### EXERCISE OBJECTIVE
Only the lines from the start of the data through the line containing "Where the turquoise" should be written out, exactly as they are, with both ends included and the pictures left out.

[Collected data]
-*-
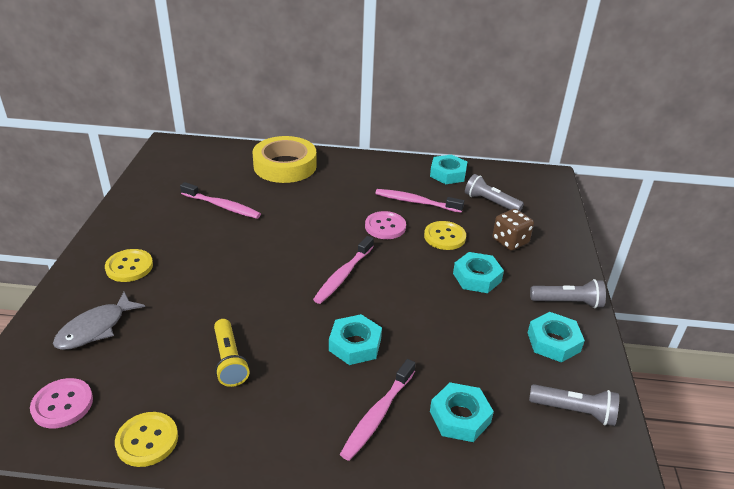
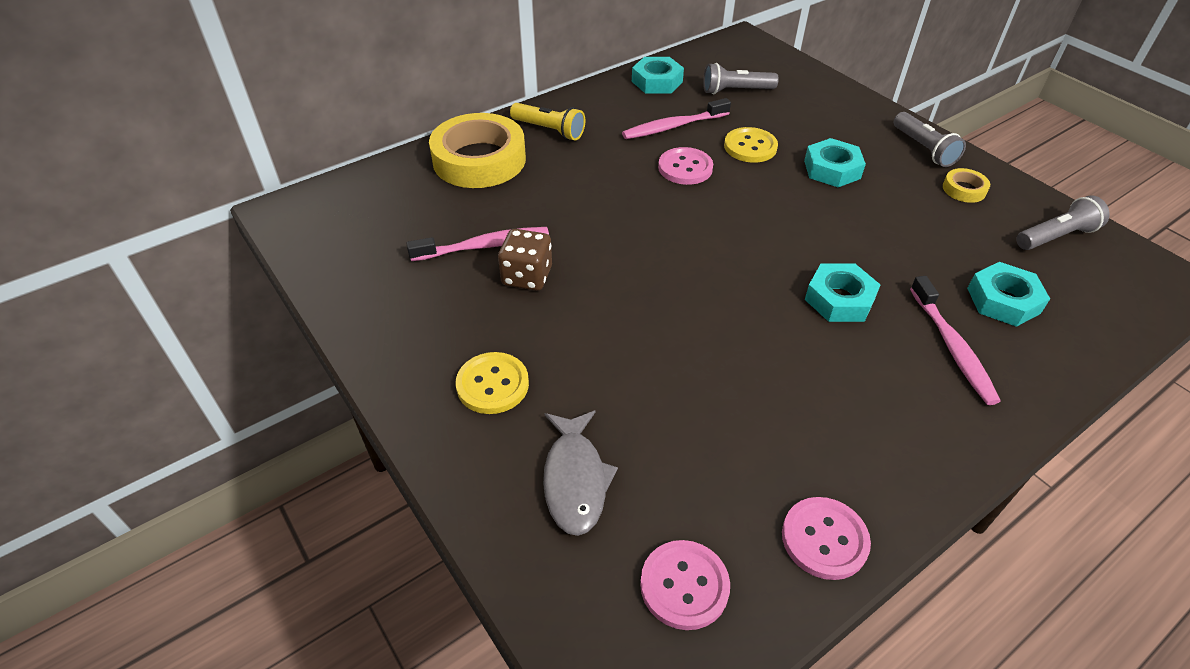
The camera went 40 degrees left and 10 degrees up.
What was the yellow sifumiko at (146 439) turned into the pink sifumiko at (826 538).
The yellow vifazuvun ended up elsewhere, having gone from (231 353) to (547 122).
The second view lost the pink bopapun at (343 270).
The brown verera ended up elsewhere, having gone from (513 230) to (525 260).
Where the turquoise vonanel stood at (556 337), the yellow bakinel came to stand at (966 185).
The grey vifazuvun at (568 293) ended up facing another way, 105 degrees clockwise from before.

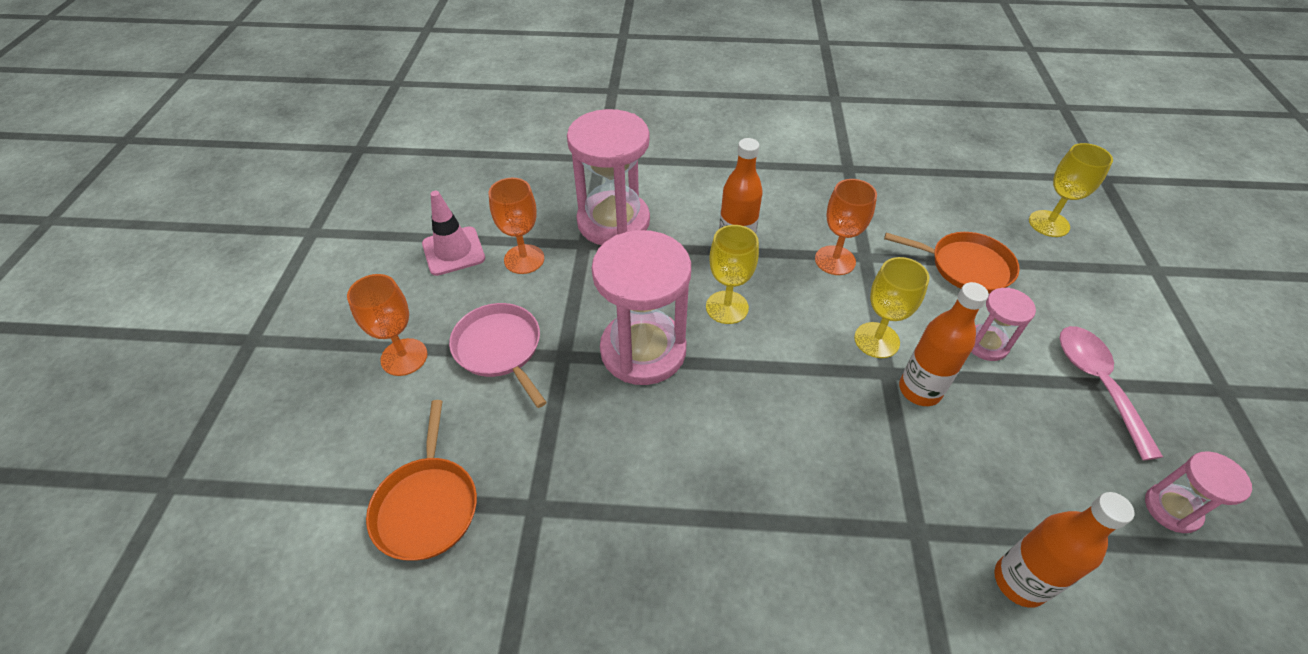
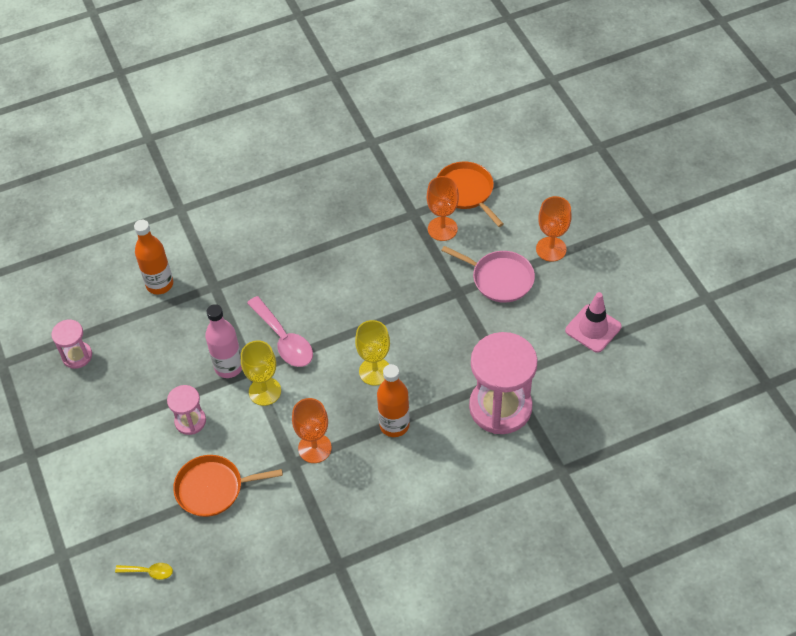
The camera went 155 degrees right and 5 degrees up.
The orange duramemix ended up elsewhere, having gone from (516 226) to (443 208).
The second view lost the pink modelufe at (641 307).
What was the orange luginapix at (944 344) turned into the pink luginapix at (223 341).
Where the yellow duramemix stood at (1071 190), the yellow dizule came to stand at (144 571).
The pink dizule ended up elsewhere, having gone from (1111 393) to (280 331).

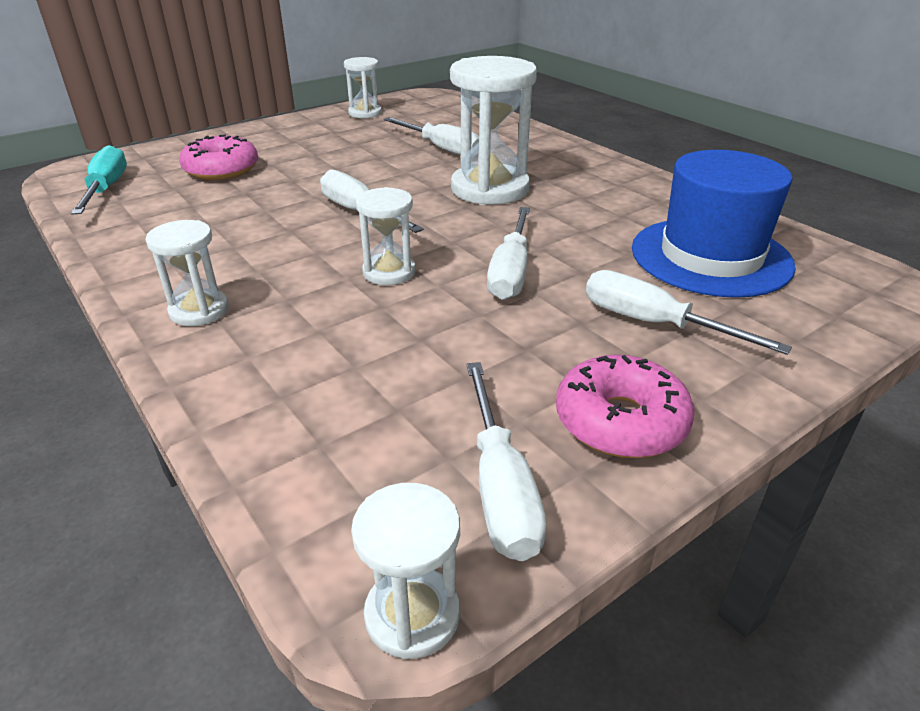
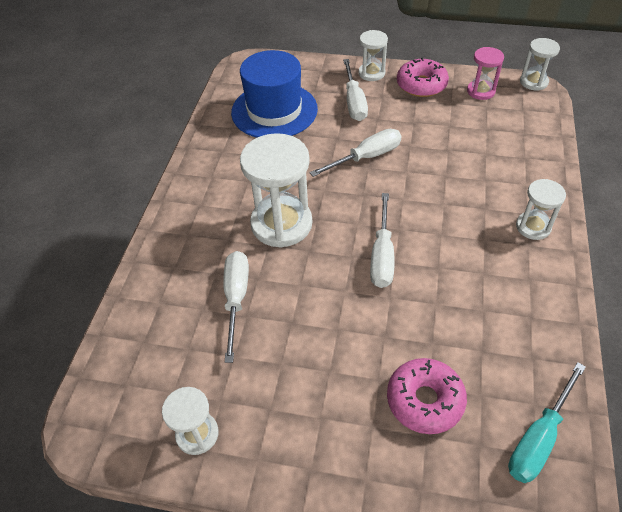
The camera went 130 degrees left and 15 degrees up.
The white modelufe ended up elsewhere, having gone from (386 236) to (373 55).
Where the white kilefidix stood at (506 461), the pink modelufe came to stand at (485 73).

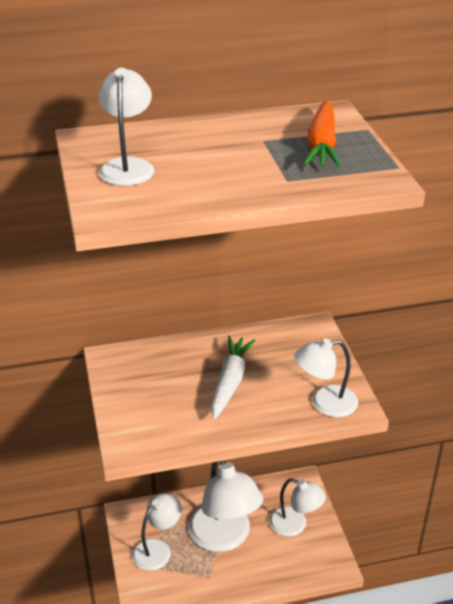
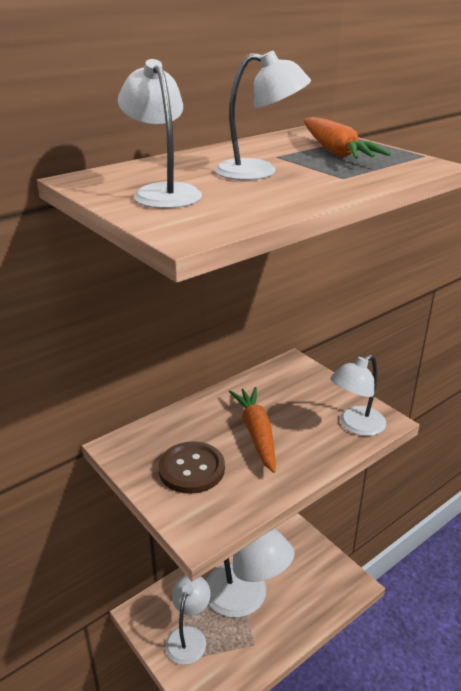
The camera went 25 degrees left and 5 degrees down.
What was the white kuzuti at (233 378) turned into the orange kuzuti at (252 430).
The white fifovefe ended up elsewhere, having gone from (297 507) to (263 115).
The second view gained the brown sifumiko at (191 467).

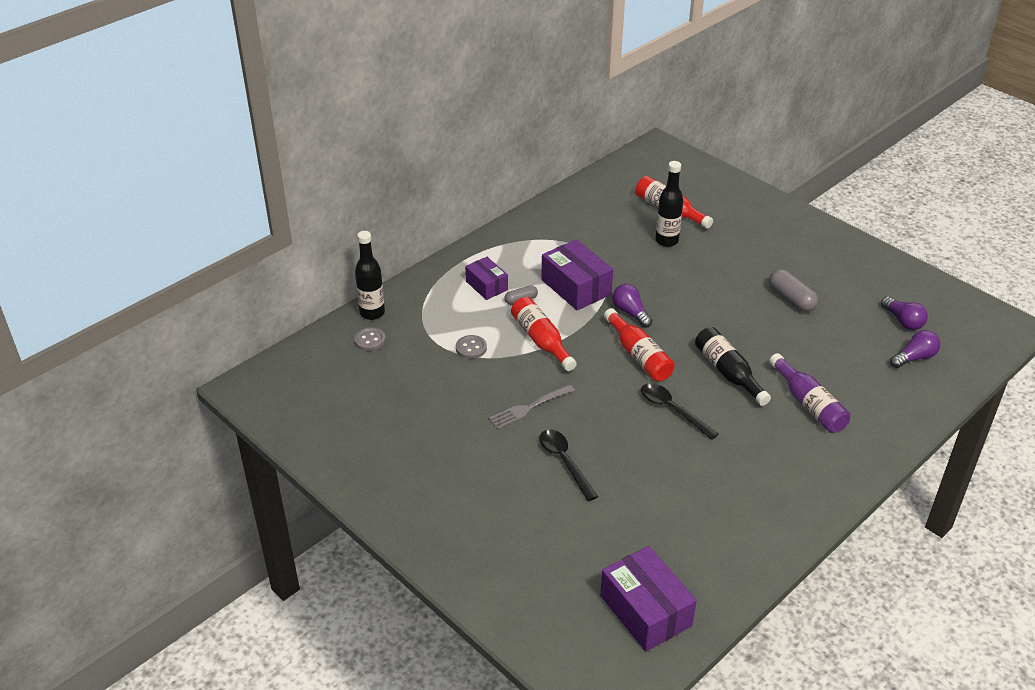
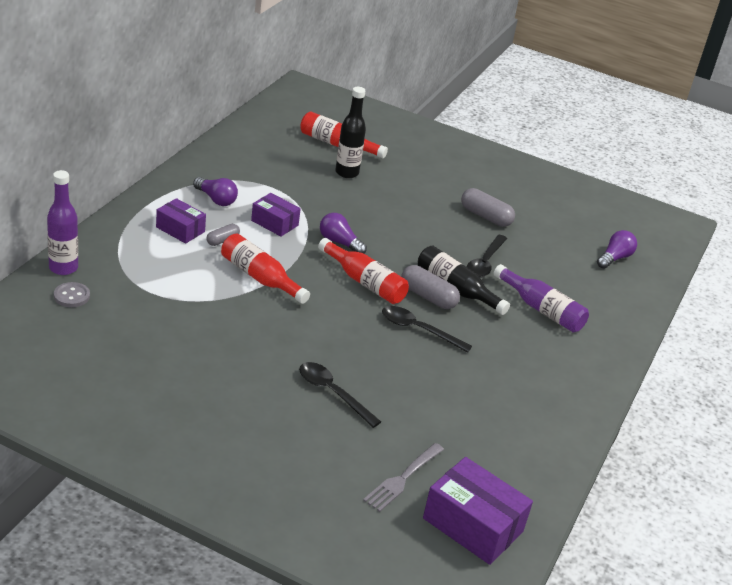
The camera went 25 degrees left and 5 degrees down.
What was the black luginapix at (370 275) turned into the purple luginapix at (62 222).
The second view lost the grey sifumiko at (471 347).
The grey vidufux ended up elsewhere, having gone from (532 406) to (403 477).
The size of the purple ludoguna at (577 274) changed by a factor of 0.61.
The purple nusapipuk ended up elsewhere, having gone from (904 313) to (215 191).
The second view gained the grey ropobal at (430 287).
The second view gained the black dizule at (486 256).

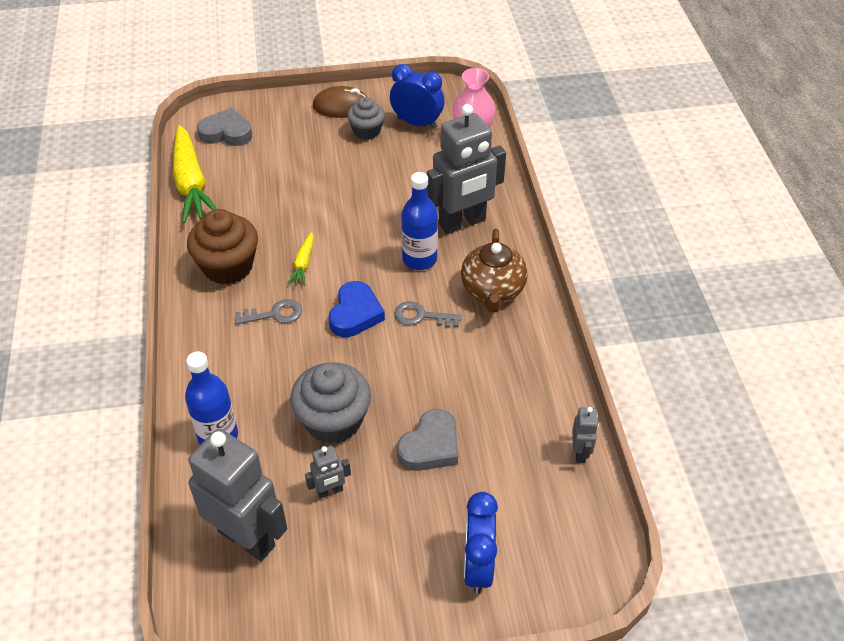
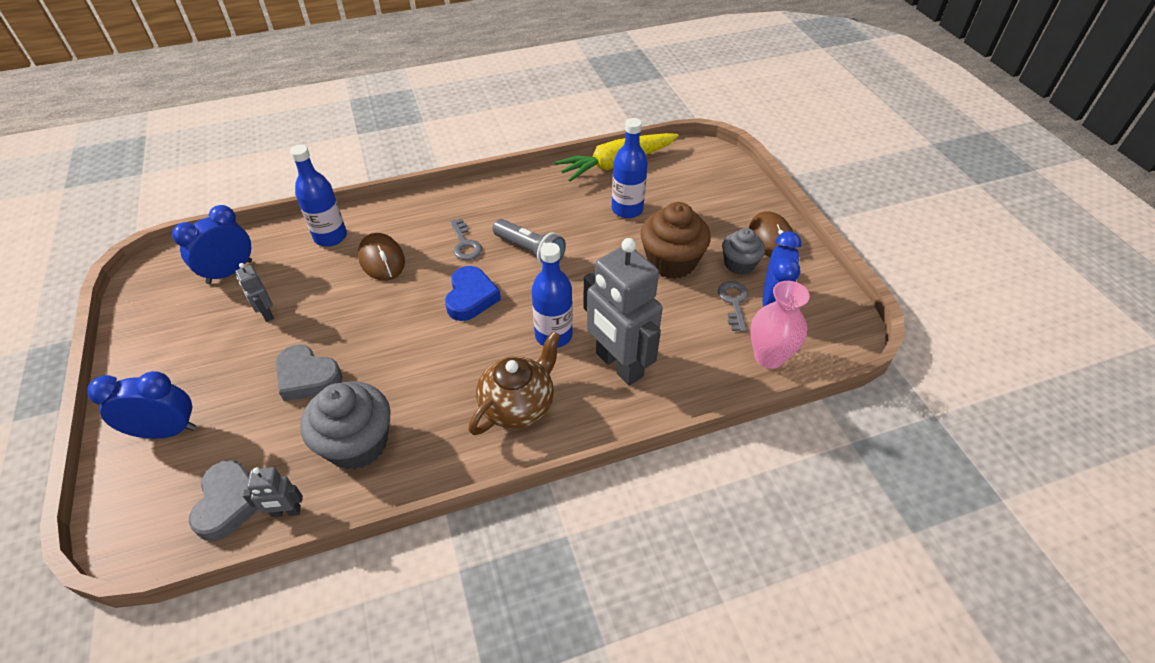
The camera went 80 degrees right and 0 degrees up.
The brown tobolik ended up elsewhere, having gone from (222 247) to (676 240).
Where the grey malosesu stood at (237 495), the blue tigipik came to stand at (212 244).
The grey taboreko ended up elsewhere, having gone from (224 127) to (224 500).
Where the yellow kuzuti stood at (300 259), the grey vifazuvun came to stand at (529 242).
The grey tobolik ended up elsewhere, having gone from (330 403) to (345 425).
The blue taboreko at (357 309) ended up facing another way, 90 degrees counterclockwise from before.
The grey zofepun ended up elsewhere, having gone from (428 314) to (733 306).
The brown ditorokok at (494 270) ended up facing another way, 135 degrees clockwise from before.
The second view gained the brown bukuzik at (381 257).
The second view gained the blue luginapix at (630 168).

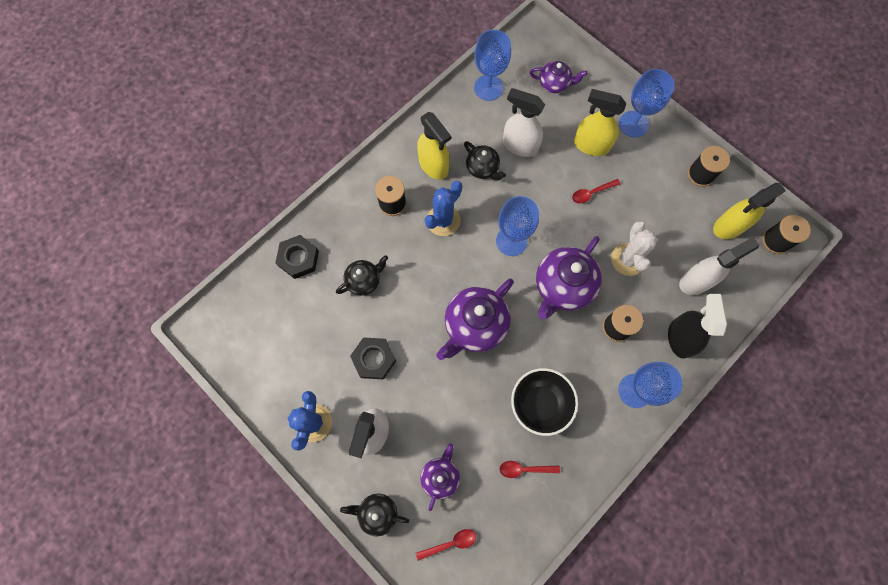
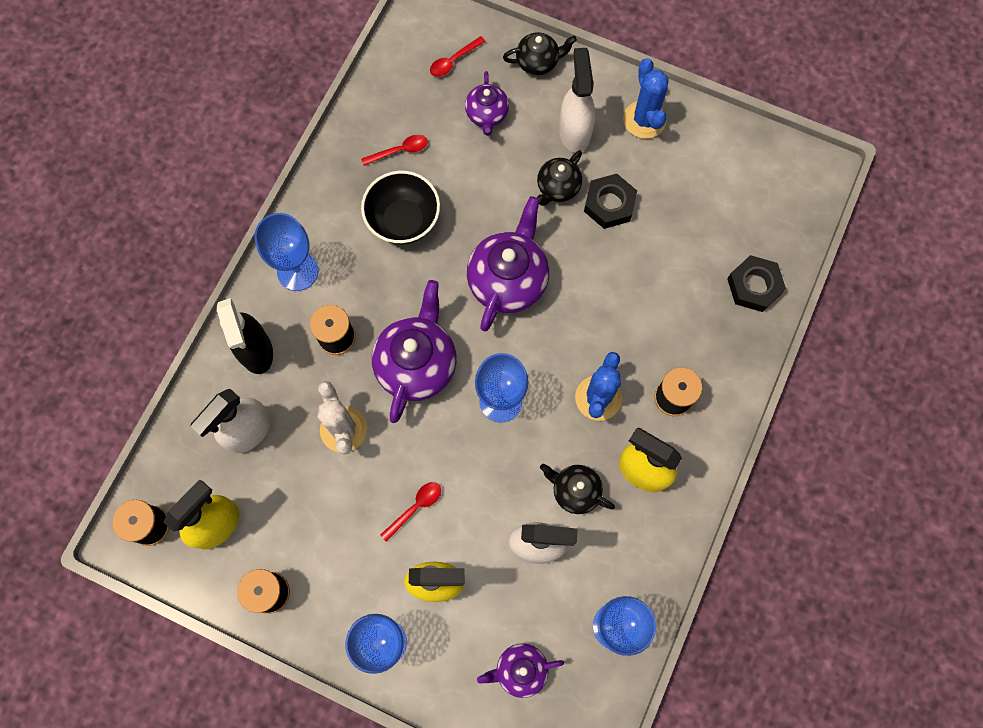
The camera went 160 degrees right and 0 degrees up.
The black ditorokok ended up elsewhere, having gone from (362 275) to (559 178).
-*-
### WRITTEN ANSWER
The camera went 40 degrees left and 10 degrees up.
What was the yellow sifumiko at (146 439) turned into the pink sifumiko at (826 538).
The yellow vifazuvun ended up elsewhere, having gone from (231 353) to (547 122).
The second view lost the pink bopapun at (343 270).
The brown verera ended up elsewhere, having gone from (513 230) to (525 260).
Where the turquoise vonanel stood at (556 337), the yellow bakinel came to stand at (966 185).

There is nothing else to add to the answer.